> [SHORT TASK]: Identify each line below that contains the string "Klar", treating uppercase and lowercase as different, and copy every such line.

++++ DATASET ENTRIES

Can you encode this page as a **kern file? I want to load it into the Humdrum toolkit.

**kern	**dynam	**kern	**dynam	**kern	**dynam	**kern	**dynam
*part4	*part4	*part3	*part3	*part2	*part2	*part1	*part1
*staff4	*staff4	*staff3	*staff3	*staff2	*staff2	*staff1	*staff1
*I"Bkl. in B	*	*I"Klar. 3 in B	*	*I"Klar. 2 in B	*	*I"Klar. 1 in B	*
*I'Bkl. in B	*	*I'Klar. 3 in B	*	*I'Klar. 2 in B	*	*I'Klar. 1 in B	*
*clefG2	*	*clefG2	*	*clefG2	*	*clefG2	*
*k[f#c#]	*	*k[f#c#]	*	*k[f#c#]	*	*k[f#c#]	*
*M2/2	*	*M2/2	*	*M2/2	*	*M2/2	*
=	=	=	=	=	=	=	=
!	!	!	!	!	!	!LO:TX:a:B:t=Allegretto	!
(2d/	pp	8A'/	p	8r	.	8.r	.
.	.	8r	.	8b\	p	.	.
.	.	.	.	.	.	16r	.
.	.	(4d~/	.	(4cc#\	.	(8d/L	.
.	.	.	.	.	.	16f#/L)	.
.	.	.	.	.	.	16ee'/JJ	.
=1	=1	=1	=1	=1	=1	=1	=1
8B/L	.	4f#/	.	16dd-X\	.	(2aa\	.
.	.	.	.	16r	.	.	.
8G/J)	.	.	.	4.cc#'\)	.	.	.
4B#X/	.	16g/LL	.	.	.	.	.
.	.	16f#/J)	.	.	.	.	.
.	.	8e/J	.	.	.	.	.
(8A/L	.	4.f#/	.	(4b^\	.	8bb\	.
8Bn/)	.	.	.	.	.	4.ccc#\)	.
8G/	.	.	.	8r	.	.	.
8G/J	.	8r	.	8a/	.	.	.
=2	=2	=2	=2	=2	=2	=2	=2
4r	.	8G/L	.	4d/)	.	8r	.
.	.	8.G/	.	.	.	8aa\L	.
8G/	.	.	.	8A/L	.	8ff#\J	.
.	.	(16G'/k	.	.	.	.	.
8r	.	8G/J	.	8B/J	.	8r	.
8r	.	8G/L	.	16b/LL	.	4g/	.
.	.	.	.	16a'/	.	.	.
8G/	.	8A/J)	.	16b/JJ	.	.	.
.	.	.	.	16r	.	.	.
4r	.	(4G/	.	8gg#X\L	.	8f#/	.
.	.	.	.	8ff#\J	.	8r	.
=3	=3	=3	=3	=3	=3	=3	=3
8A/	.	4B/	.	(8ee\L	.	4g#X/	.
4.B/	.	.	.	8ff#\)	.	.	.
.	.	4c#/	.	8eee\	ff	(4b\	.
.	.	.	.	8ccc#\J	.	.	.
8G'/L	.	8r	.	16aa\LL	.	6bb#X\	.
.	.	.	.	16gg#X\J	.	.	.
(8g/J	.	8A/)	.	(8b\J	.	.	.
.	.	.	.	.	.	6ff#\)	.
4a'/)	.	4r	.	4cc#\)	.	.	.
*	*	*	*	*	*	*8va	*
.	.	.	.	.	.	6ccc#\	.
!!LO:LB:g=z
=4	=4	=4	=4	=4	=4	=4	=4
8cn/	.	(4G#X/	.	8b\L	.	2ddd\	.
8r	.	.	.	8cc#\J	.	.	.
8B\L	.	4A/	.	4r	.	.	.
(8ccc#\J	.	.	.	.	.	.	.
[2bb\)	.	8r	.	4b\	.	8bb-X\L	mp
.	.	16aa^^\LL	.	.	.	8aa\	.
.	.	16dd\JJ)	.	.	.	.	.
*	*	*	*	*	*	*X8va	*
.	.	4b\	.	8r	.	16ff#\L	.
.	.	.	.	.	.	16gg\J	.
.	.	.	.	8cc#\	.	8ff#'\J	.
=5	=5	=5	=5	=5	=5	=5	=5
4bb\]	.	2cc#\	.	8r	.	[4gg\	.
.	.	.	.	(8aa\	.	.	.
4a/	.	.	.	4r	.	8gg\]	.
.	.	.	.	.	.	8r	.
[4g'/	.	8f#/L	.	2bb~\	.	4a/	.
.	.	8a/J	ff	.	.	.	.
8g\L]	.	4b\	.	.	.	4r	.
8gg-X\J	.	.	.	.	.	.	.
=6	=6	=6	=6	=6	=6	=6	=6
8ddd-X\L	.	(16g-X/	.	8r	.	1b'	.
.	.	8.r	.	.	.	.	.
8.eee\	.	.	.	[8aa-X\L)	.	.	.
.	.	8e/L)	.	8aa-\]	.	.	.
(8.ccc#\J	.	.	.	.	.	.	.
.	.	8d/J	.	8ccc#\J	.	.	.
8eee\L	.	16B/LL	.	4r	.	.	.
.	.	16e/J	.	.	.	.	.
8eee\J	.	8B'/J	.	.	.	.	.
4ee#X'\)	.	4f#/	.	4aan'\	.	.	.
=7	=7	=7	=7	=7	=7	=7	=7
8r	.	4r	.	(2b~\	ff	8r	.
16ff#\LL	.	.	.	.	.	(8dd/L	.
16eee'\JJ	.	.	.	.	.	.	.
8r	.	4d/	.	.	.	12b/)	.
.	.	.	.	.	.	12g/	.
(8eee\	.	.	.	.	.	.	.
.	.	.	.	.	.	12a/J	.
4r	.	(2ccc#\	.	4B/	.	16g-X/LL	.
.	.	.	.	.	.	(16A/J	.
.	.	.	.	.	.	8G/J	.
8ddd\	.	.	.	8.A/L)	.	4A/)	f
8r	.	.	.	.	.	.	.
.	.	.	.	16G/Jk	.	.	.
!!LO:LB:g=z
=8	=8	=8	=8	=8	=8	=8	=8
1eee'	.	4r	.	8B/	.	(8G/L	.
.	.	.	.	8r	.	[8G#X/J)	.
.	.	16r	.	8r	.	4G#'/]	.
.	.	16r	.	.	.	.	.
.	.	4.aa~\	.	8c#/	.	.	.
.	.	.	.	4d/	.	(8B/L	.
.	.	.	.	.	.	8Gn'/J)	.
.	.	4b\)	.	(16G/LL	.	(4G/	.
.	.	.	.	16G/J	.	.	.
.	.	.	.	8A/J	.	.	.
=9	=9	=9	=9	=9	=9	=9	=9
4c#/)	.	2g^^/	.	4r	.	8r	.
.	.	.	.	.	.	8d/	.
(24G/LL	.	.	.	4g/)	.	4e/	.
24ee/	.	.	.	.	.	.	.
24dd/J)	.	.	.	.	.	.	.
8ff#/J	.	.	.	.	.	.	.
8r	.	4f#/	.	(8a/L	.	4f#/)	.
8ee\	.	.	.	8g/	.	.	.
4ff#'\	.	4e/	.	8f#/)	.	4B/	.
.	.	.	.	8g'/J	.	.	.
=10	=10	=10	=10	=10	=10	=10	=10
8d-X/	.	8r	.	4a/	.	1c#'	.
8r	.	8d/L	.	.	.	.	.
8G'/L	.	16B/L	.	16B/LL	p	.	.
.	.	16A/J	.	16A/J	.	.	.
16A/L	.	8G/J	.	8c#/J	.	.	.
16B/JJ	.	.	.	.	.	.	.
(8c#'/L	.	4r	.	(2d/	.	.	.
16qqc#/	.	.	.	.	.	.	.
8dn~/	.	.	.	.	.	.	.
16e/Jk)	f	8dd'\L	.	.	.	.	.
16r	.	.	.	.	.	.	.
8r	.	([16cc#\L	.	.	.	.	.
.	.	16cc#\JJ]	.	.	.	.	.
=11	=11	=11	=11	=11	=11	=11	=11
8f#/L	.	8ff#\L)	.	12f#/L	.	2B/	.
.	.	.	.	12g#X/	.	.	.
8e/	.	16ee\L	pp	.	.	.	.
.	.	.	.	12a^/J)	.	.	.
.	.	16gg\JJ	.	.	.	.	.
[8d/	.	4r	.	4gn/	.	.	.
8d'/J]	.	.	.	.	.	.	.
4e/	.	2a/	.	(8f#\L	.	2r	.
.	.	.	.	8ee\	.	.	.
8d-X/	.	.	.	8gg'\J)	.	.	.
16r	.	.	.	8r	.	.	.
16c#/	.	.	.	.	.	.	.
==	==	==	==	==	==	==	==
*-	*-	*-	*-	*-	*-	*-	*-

++++++++

> [TASK OUTPUT]:
*I"Bkl. in B	*	*I"Klar. 3 in B	*	*I"Klar. 2 in B	*	*I"Klar. 1 in B	*
*I'Bkl. in B	*	*I'Klar. 3 in B	*	*I'Klar. 2 in B	*	*I'Klar. 1 in B	*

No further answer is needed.